REQUIRED WORK. Leave the images out and write out each entry exactly as shown.

RECORDED DATA.
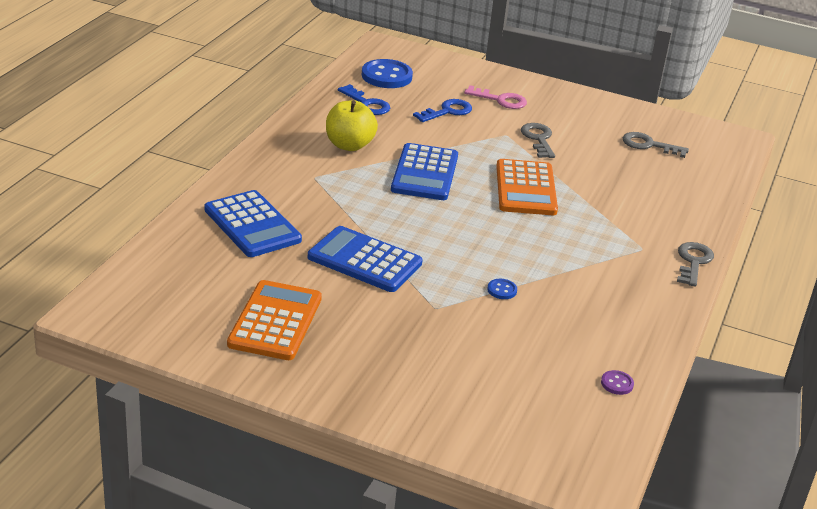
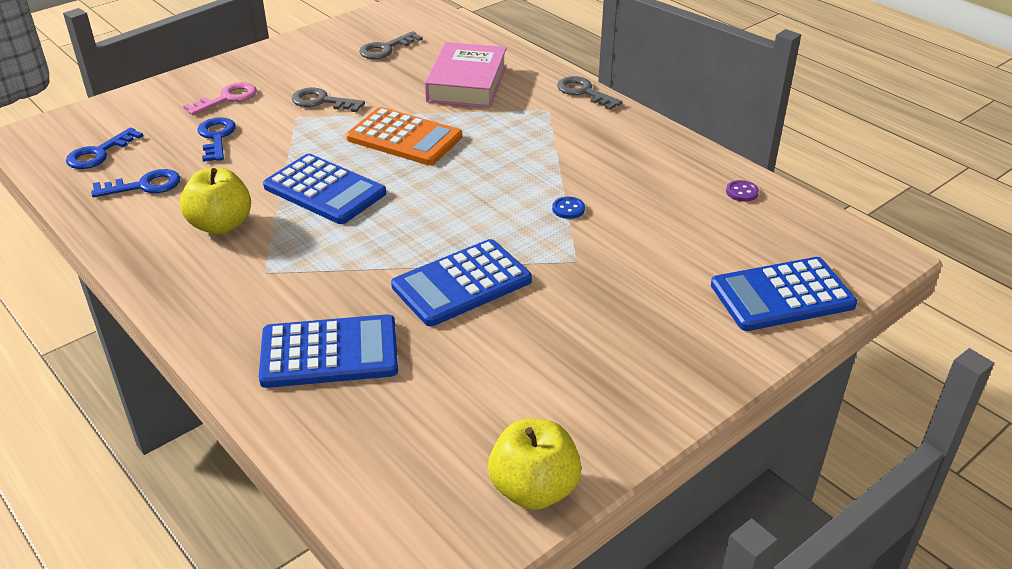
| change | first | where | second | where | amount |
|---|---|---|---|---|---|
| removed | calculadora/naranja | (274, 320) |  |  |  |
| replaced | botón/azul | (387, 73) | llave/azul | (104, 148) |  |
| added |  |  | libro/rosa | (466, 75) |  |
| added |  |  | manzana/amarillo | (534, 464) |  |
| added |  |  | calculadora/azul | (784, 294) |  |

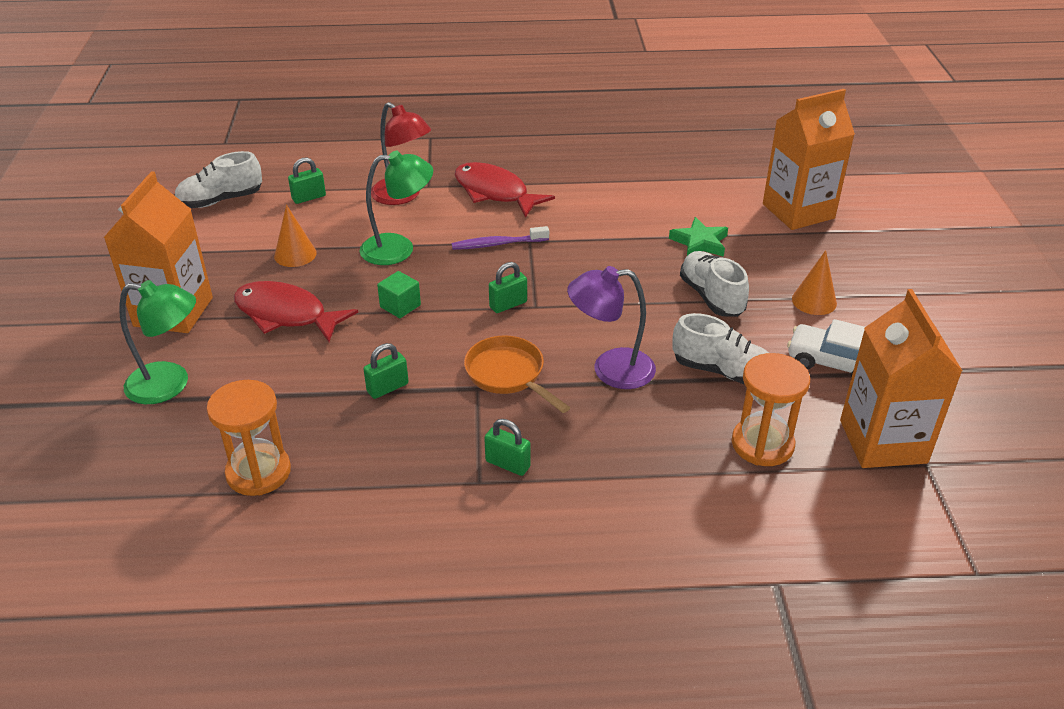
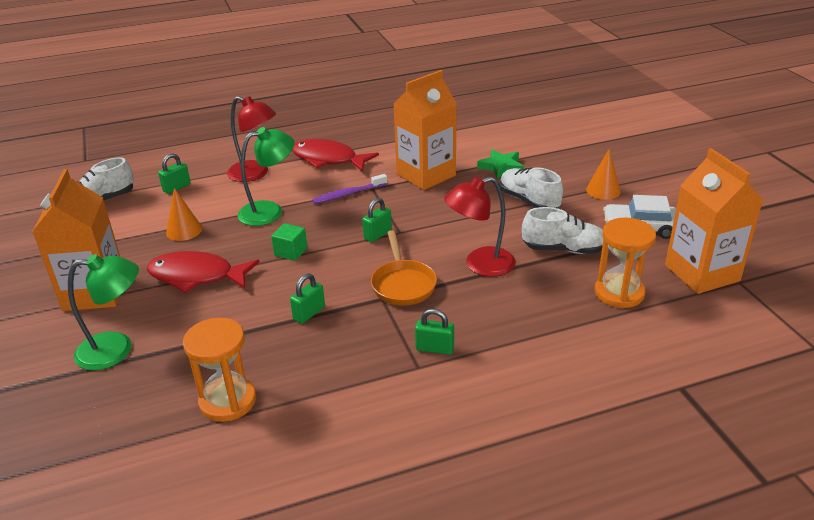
| change | first | where | second | where | amount |
|---|---|---|---|---|---|
| turned | sartén/naranja | (517, 374) |  | (404, 268) | 135 degrees counterclockwise |
| recoloured | lámpara/morado | (611, 327) | lámpara/rojo | (480, 227) |  |
| moved | cartón de leche/naranja | (809, 159) |  | (425, 130) |  |

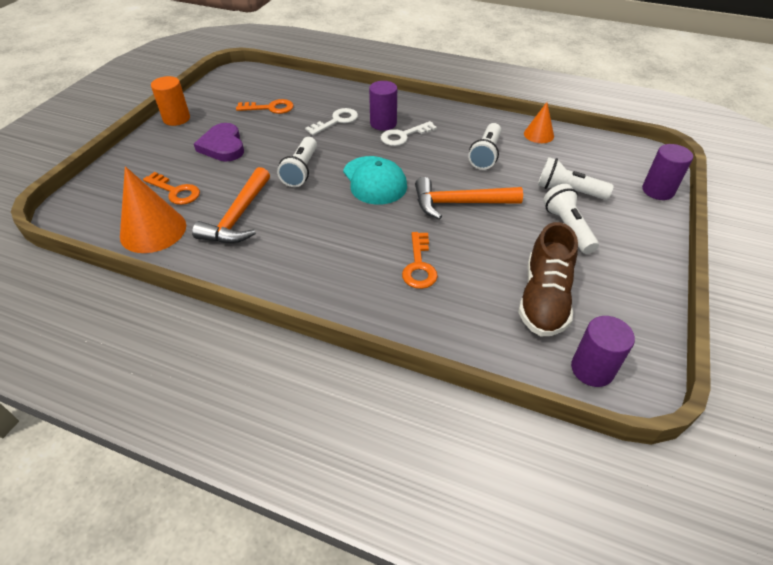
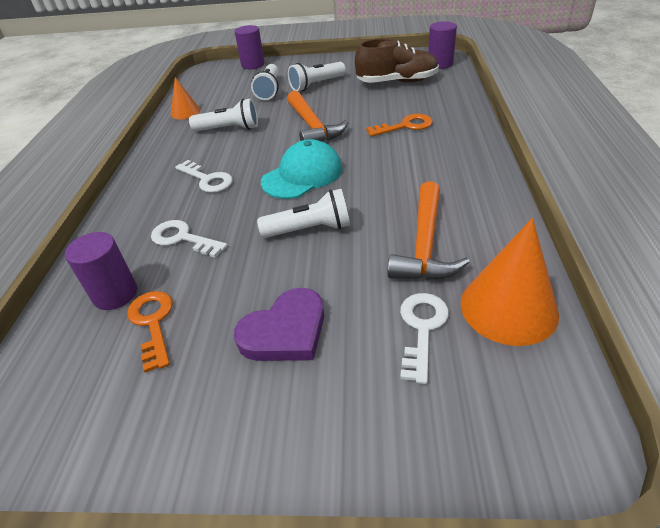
| change | first | where | second | where | amount |
|---|---|---|---|---|---|
| recoloured | llave/naranja | (171, 188) | llave/blanco | (424, 338) |  |
| removed | cilindro/naranja | (170, 101) |  |  |  |
| turned | martillo/naranja | (231, 205) |  | (429, 230) | 105 degrees clockwise |
| moved | cilindro/morado | (383, 106) |  | (101, 271) |  |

YOUR RESPONSE.
| change | first | where | second | where | amount |
|---|---|---|---|---|---|
| removed | calculadora/naranja | (274, 320) |  |  |  |
| replaced | botón/azul | (387, 73) | llave/azul | (104, 148) |  |
| added |  |  | libro/rosa | (466, 75) |  |
| added |  |  | manzana/amarillo | (534, 464) |  |
| added |  |  | calculadora/azul | (784, 294) |  |

| change | first | where | second | where | amount |
|---|---|---|---|---|---|
| turned | sartén/naranja | (517, 374) |  | (404, 268) | 135 degrees counterclockwise |
| recoloured | lámpara/morado | (611, 327) | lámpara/rojo | (480, 227) |  |
| moved | cartón de leche/naranja | (809, 159) |  | (425, 130) |  |

| change | first | where | second | where | amount |
|---|---|---|---|---|---|
| recoloured | llave/naranja | (171, 188) | llave/blanco | (424, 338) |  |
| removed | cilindro/naranja | (170, 101) |  |  |  |
| turned | martillo/naranja | (231, 205) |  | (429, 230) | 105 degrees clockwise |
| moved | cilindro/morado | (383, 106) |  | (101, 271) |  |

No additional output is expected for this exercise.